■ WORK TO COMPLETE ■
Transcribe every record that appears below, exactly and in full.

■ TASK INPUT ■
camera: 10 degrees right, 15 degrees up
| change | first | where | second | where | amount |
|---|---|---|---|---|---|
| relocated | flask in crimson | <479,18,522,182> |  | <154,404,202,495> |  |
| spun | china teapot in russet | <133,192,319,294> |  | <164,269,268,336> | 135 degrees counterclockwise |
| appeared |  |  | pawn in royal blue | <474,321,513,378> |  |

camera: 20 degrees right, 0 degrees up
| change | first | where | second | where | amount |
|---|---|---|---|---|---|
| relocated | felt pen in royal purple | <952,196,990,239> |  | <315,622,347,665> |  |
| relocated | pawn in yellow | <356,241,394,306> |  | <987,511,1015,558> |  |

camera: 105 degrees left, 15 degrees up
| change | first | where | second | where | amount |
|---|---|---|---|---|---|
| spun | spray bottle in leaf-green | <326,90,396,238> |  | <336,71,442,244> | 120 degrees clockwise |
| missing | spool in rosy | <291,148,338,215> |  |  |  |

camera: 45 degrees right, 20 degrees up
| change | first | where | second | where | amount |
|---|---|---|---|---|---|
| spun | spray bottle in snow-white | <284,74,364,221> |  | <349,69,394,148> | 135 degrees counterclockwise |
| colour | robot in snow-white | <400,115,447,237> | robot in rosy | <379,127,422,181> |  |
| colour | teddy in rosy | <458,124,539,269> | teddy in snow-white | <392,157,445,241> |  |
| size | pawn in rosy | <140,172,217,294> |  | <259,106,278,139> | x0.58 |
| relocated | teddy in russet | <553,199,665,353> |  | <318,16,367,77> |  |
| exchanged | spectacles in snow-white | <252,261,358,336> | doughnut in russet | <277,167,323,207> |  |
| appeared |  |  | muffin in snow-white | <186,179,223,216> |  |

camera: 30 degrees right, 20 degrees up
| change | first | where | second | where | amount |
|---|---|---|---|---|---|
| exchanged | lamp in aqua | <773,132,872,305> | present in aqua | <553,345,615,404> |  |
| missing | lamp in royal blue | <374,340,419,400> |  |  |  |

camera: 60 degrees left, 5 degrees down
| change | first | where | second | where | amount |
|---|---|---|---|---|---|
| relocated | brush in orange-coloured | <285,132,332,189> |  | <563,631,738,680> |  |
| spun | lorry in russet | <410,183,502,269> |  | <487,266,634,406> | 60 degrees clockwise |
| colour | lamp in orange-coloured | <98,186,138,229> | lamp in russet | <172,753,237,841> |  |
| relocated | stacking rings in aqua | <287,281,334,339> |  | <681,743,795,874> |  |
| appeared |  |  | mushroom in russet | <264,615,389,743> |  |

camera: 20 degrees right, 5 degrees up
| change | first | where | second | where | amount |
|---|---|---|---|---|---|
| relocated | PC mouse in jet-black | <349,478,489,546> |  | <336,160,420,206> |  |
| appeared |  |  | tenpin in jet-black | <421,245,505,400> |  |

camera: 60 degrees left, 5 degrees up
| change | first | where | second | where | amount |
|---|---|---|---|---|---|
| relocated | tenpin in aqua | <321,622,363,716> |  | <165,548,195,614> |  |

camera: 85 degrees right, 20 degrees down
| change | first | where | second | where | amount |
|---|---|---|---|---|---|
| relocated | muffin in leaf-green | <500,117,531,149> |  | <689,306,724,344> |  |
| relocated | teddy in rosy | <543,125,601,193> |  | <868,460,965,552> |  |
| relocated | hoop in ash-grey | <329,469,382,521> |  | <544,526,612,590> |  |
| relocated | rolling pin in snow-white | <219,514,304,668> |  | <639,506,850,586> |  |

■ RESULT ■
camera: 10 degrees right, 15 degrees up
| change | first | where | second | where | amount |
|---|---|---|---|---|---|
| relocated | flask in crimson | <479,18,522,182> |  | <154,404,202,495> |  |
| spun | china teapot in russet | <133,192,319,294> |  | <164,269,268,336> | 135 degrees counterclockwise |
| appeared |  |  | pawn in royal blue | <474,321,513,378> |  |

camera: 20 degrees right, 0 degrees up
| change | first | where | second | where | amount |
|---|---|---|---|---|---|
| relocated | felt pen in royal purple | <952,196,990,239> |  | <315,622,347,665> |  |
| relocated | pawn in yellow | <356,241,394,306> |  | <987,511,1015,558> |  |

camera: 105 degrees left, 15 degrees up
| change | first | where | second | where | amount |
|---|---|---|---|---|---|
| spun | spray bottle in leaf-green | <326,90,396,238> |  | <336,71,442,244> | 120 degrees clockwise |
| missing | spool in rosy | <291,148,338,215> |  |  |  |

camera: 45 degrees right, 20 degrees up
| change | first | where | second | where | amount |
|---|---|---|---|---|---|
| spun | spray bottle in snow-white | <284,74,364,221> |  | <349,69,394,148> | 135 degrees counterclockwise |
| colour | robot in snow-white | <400,115,447,237> | robot in rosy | <379,127,422,181> |  |
| colour | teddy in rosy | <458,124,539,269> | teddy in snow-white | <392,157,445,241> |  |
| size | pawn in rosy | <140,172,217,294> |  | <259,106,278,139> | x0.58 |
| relocated | teddy in russet | <553,199,665,353> |  | <318,16,367,77> |  |
| exchanged | spectacles in snow-white | <252,261,358,336> | doughnut in russet | <277,167,323,207> |  |
| appeared |  |  | muffin in snow-white | <186,179,223,216> |  |

camera: 30 degrees right, 20 degrees up
| change | first | where | second | where | amount |
|---|---|---|---|---|---|
| exchanged | lamp in aqua | <773,132,872,305> | present in aqua | <553,345,615,404> |  |
| missing | lamp in royal blue | <374,340,419,400> |  |  |  |

camera: 60 degrees left, 5 degrees down
| change | first | where | second | where | amount |
|---|---|---|---|---|---|
| relocated | brush in orange-coloured | <285,132,332,189> |  | <563,631,738,680> |  |
| spun | lorry in russet | <410,183,502,269> |  | <487,266,634,406> | 60 degrees clockwise |
| colour | lamp in orange-coloured | <98,186,138,229> | lamp in russet | <172,753,237,841> |  |
| relocated | stacking rings in aqua | <287,281,334,339> |  | <681,743,795,874> |  |
| appeared |  |  | mushroom in russet | <264,615,389,743> |  |

camera: 20 degrees right, 5 degrees up
| change | first | where | second | where | amount |
|---|---|---|---|---|---|
| relocated | PC mouse in jet-black | <349,478,489,546> |  | <336,160,420,206> |  |
| appeared |  |  | tenpin in jet-black | <421,245,505,400> |  |

camera: 60 degrees left, 5 degrees up
| change | first | where | second | where | amount |
|---|---|---|---|---|---|
| relocated | tenpin in aqua | <321,622,363,716> |  | <165,548,195,614> |  |

camera: 85 degrees right, 20 degrees down
| change | first | where | second | where | amount |
|---|---|---|---|---|---|
| relocated | muffin in leaf-green | <500,117,531,149> |  | <689,306,724,344> |  |
| relocated | teddy in rosy | <543,125,601,193> |  | <868,460,965,552> |  |
| relocated | hoop in ash-grey | <329,469,382,521> |  | <544,526,612,590> |  |
| relocated | rolling pin in snow-white | <219,514,304,668> |  | <639,506,850,586> |  |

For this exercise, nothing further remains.